(WHAT YOU ARE ASKED TO DO) Take the lines from the beginning of the data below through the line holding "cyan brick A1:B4" and return exactly those.
** DATA EXCERPTS follows **
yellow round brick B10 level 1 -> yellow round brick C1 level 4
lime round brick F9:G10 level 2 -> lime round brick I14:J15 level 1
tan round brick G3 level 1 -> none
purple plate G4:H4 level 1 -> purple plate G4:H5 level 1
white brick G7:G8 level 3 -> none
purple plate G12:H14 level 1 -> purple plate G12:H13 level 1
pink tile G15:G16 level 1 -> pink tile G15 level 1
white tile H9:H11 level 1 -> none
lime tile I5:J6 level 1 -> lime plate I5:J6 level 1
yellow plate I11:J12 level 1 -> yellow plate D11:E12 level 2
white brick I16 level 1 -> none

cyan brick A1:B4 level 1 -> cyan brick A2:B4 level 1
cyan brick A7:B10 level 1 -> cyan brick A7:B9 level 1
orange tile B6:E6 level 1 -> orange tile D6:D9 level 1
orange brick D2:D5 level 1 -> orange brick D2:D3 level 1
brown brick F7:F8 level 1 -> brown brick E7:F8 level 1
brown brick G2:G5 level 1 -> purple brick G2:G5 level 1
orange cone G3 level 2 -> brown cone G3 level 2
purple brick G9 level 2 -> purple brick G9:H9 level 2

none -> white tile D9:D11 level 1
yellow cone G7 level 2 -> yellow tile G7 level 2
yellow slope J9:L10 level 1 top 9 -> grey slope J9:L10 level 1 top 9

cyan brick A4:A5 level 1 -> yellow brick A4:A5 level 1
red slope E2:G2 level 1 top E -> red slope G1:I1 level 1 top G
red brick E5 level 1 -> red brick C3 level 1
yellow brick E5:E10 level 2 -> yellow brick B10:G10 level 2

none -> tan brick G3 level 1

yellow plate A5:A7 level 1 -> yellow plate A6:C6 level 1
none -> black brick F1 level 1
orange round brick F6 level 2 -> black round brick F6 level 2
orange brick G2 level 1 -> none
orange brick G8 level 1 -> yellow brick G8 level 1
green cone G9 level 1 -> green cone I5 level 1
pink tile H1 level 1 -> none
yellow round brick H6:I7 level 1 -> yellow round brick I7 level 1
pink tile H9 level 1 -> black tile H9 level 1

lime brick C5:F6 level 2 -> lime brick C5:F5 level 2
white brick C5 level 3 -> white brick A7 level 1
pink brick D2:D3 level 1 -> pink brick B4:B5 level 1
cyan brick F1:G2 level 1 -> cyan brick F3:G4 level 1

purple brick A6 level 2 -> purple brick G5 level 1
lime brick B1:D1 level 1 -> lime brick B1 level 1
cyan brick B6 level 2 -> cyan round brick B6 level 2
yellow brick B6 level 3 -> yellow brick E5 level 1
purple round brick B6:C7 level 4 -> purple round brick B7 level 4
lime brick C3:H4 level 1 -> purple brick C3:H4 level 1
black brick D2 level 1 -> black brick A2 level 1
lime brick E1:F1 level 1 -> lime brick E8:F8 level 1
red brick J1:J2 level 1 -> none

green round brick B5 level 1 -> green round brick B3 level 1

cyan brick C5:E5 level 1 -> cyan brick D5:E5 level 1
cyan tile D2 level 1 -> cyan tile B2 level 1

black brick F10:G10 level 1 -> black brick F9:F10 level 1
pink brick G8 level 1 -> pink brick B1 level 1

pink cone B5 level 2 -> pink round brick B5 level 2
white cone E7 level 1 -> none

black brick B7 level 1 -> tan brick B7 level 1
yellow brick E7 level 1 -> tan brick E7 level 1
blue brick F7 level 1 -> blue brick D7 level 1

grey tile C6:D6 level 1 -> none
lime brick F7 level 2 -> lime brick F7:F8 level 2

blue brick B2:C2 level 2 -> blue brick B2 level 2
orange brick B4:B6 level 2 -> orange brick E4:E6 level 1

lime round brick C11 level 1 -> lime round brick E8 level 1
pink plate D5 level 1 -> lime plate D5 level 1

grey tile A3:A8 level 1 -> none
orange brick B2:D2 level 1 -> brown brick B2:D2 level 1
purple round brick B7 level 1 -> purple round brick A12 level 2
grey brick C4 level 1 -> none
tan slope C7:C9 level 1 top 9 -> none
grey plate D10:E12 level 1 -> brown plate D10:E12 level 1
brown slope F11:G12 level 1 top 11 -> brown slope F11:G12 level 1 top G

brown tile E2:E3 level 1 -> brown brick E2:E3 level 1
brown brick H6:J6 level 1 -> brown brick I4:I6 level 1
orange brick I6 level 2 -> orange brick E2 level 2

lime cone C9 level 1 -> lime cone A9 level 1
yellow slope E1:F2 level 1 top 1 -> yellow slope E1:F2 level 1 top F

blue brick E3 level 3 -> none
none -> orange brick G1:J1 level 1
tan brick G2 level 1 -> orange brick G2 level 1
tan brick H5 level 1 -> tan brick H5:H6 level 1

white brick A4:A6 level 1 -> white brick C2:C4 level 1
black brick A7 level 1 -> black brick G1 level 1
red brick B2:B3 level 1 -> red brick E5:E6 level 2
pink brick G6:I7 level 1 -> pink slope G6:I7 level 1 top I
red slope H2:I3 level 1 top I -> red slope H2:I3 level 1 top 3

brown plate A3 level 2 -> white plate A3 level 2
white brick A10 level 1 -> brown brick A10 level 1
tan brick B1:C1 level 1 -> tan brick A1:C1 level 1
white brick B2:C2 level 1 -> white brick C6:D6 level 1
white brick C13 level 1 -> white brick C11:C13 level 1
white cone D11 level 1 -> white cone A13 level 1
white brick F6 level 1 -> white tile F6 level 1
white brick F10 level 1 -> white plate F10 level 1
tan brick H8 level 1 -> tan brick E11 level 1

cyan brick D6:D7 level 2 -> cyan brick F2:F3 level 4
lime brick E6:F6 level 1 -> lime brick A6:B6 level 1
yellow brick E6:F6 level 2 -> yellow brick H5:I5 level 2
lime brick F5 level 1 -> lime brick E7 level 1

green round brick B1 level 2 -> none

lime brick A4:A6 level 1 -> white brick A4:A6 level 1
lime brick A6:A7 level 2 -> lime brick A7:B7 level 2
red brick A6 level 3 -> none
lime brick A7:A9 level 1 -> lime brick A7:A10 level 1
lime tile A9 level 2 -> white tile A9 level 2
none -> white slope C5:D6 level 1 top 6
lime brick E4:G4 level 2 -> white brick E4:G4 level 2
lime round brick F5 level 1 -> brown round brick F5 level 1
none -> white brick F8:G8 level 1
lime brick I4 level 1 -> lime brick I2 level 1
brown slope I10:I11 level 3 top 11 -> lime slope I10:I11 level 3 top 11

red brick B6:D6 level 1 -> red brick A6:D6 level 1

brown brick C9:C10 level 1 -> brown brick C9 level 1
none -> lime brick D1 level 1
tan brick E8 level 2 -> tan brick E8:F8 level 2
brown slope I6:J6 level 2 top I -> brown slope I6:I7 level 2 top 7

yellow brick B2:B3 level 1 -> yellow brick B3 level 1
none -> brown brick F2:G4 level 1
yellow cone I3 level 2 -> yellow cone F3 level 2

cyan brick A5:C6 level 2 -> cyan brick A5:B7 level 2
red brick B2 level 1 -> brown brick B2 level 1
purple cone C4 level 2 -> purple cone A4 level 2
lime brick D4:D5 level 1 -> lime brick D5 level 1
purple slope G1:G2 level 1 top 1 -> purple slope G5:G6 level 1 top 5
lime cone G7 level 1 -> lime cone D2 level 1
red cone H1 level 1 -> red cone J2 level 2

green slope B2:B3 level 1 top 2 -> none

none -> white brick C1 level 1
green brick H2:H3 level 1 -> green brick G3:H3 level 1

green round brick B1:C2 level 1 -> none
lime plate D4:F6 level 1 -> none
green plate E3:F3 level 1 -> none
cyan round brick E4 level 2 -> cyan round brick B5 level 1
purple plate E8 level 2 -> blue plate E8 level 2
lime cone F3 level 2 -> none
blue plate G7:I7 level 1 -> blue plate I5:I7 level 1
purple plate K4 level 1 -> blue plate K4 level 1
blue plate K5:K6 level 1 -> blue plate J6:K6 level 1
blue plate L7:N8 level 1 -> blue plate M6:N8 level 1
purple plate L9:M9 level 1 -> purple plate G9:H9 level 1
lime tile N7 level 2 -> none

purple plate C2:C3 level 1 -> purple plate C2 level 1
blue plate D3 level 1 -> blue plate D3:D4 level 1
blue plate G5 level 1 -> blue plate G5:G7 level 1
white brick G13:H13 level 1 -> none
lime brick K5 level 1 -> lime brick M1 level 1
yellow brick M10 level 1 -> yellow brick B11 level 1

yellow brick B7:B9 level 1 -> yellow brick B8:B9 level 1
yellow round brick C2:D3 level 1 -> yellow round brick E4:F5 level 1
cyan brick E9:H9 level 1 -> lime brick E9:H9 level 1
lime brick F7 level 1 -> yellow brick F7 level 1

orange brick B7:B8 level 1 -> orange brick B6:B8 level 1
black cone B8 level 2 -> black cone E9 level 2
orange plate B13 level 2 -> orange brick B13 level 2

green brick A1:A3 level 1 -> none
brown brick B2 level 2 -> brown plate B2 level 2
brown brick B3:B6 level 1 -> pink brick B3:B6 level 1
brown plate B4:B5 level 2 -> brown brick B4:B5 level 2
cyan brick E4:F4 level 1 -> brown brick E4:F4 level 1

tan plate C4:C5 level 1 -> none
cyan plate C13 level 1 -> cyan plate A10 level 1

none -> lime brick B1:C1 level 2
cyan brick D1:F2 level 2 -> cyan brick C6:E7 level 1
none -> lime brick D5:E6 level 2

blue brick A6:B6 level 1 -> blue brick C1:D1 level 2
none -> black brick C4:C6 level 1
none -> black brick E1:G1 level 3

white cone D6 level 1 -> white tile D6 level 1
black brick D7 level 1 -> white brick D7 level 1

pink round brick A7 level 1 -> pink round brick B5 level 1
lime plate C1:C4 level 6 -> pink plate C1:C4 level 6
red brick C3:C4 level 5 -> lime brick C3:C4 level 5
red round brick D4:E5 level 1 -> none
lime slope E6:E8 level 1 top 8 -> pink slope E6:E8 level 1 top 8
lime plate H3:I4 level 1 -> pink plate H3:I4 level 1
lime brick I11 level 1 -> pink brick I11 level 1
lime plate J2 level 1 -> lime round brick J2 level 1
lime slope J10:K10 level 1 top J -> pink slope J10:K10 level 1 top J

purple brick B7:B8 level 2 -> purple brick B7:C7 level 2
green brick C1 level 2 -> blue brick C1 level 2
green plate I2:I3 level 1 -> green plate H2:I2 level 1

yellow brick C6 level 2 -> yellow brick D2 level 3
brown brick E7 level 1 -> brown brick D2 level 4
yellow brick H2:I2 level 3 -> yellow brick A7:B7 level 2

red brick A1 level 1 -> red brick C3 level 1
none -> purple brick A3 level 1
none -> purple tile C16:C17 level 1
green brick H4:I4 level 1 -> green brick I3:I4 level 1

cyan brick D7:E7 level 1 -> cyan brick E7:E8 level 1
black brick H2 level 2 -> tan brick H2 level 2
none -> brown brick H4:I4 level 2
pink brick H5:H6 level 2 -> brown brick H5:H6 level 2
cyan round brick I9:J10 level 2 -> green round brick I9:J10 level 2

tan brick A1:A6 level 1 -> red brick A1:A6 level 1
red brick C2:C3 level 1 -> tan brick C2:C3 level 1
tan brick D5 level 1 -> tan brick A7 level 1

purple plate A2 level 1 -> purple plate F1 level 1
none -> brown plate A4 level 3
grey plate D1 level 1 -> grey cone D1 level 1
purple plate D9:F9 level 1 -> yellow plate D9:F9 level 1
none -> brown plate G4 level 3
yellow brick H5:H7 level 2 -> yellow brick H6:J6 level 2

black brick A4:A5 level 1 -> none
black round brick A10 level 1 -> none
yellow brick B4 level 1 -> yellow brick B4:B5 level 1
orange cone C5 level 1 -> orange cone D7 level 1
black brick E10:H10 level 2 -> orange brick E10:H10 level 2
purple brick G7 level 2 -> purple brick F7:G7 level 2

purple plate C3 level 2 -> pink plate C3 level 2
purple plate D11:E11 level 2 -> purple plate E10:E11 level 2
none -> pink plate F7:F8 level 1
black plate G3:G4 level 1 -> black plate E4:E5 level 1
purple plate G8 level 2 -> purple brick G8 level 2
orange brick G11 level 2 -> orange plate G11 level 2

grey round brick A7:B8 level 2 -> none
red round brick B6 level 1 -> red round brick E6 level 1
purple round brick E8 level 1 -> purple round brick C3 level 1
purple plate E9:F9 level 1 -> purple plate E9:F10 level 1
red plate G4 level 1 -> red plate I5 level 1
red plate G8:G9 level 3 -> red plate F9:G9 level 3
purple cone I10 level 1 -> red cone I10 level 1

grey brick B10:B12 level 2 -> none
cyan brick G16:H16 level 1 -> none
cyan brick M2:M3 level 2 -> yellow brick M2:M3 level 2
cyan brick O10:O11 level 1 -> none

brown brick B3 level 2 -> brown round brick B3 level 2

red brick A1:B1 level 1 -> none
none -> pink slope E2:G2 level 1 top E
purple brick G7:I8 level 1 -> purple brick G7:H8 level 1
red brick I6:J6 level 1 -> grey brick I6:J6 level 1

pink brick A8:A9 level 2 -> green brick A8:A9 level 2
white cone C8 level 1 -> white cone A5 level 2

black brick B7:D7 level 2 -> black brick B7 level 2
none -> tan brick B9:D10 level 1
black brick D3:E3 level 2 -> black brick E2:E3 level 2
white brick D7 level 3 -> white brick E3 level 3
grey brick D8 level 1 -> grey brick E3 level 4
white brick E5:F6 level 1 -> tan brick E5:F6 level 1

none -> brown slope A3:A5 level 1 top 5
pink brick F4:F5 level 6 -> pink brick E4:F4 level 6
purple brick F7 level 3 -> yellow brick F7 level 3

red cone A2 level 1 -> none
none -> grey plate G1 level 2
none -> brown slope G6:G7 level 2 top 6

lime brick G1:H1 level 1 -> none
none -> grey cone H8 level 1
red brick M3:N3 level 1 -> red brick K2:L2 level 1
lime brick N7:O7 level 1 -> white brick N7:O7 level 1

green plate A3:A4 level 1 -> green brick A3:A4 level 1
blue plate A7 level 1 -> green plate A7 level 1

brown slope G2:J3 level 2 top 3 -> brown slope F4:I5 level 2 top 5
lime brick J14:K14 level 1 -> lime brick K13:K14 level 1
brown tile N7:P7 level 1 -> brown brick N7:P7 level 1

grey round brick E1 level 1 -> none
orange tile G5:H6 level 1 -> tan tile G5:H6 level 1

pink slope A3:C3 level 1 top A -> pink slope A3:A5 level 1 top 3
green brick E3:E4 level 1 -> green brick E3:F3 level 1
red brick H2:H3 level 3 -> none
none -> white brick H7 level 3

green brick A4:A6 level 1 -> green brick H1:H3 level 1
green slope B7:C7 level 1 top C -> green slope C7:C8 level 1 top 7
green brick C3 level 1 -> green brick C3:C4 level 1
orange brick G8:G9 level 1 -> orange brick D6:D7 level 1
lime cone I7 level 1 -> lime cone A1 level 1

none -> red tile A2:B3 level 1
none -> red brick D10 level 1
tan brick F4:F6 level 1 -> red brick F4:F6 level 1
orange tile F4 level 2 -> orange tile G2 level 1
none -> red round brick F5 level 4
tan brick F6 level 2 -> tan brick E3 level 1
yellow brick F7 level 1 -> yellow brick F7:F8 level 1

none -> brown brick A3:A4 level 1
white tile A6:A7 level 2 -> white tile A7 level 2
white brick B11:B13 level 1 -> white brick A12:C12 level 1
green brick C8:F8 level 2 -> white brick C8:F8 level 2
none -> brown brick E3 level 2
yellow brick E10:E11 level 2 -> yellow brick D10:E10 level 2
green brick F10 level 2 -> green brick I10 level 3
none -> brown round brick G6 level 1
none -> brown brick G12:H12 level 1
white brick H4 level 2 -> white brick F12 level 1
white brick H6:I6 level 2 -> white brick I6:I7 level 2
** End of DATA EXCERPTS **
(SOLVED PROBLEM)
yellow round brick B10 level 1 -> yellow round brick C1 level 4
lime round brick F9:G10 level 2 -> lime round brick I14:J15 level 1
tan round brick G3 level 1 -> none
purple plate G4:H4 level 1 -> purple plate G4:H5 level 1
white brick G7:G8 level 3 -> none
purple plate G12:H14 level 1 -> purple plate G12:H13 level 1
pink tile G15:G16 level 1 -> pink tile G15 level 1
white tile H9:H11 level 1 -> none
lime tile I5:J6 level 1 -> lime plate I5:J6 level 1
yellow plate I11:J12 level 1 -> yellow plate D11:E12 level 2
white brick I16 level 1 -> none

cyan brick A1:B4 level 1 -> cyan brick A2:B4 level 1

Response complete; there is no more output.